*** Exercise data ***
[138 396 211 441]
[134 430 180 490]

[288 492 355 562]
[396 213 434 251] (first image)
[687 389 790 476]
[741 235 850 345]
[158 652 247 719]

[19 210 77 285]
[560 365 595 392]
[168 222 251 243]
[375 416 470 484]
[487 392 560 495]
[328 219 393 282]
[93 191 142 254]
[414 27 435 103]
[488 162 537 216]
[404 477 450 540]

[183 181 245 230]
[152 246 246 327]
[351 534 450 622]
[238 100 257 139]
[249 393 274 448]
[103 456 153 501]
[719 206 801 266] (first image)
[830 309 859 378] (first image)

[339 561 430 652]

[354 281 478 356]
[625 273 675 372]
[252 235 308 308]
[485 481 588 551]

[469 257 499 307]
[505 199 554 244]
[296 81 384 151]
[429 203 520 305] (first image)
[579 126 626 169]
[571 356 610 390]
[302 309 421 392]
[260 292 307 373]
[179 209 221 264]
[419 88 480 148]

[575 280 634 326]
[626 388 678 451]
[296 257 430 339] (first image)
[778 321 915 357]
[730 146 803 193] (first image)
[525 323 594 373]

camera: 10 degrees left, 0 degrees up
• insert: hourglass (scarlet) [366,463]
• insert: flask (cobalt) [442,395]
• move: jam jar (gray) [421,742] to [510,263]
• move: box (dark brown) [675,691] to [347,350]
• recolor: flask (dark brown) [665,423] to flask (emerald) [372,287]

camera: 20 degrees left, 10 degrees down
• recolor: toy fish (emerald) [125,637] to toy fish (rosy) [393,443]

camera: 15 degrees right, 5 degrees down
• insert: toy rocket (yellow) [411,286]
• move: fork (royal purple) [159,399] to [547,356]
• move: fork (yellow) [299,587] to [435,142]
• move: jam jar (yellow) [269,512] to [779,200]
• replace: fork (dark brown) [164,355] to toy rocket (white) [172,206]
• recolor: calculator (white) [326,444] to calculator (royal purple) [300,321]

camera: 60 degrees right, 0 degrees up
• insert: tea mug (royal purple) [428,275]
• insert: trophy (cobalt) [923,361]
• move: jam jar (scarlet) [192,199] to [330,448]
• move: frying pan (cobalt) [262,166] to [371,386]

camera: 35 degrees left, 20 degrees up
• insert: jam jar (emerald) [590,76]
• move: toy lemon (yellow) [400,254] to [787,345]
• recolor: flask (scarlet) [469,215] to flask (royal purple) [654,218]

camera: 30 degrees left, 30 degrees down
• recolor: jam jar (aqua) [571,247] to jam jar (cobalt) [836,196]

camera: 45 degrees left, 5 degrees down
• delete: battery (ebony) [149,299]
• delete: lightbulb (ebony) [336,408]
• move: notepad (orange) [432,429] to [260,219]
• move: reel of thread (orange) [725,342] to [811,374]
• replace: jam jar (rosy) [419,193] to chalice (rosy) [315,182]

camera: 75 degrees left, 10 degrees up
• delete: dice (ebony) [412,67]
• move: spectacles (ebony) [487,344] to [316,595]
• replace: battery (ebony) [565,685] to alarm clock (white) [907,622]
*** End of Exercise data ***
The reply should hold only the lines from the beginning of the listing above through the line with "[675,691] to [347,350]", each one written exactly as it appears.

[138 396 211 441]
[134 430 180 490]

[288 492 355 562]
[396 213 434 251] (first image)
[687 389 790 476]
[741 235 850 345]
[158 652 247 719]

[19 210 77 285]
[560 365 595 392]
[168 222 251 243]
[375 416 470 484]
[487 392 560 495]
[328 219 393 282]
[93 191 142 254]
[414 27 435 103]
[488 162 537 216]
[404 477 450 540]

[183 181 245 230]
[152 246 246 327]
[351 534 450 622]
[238 100 257 139]
[249 393 274 448]
[103 456 153 501]
[719 206 801 266] (first image)
[830 309 859 378] (first image)

[339 561 430 652]

[354 281 478 356]
[625 273 675 372]
[252 235 308 308]
[485 481 588 551]

[469 257 499 307]
[505 199 554 244]
[296 81 384 151]
[429 203 520 305] (first image)
[579 126 626 169]
[571 356 610 390]
[302 309 421 392]
[260 292 307 373]
[179 209 221 264]
[419 88 480 148]

[575 280 634 326]
[626 388 678 451]
[296 257 430 339] (first image)
[778 321 915 357]
[730 146 803 193] (first image)
[525 323 594 373]

camera: 10 degrees left, 0 degrees up
• insert: hourglass (scarlet) [366,463]
• insert: flask (cobalt) [442,395]
• move: jam jar (gray) [421,742] to [510,263]
• move: box (dark brown) [675,691] to [347,350]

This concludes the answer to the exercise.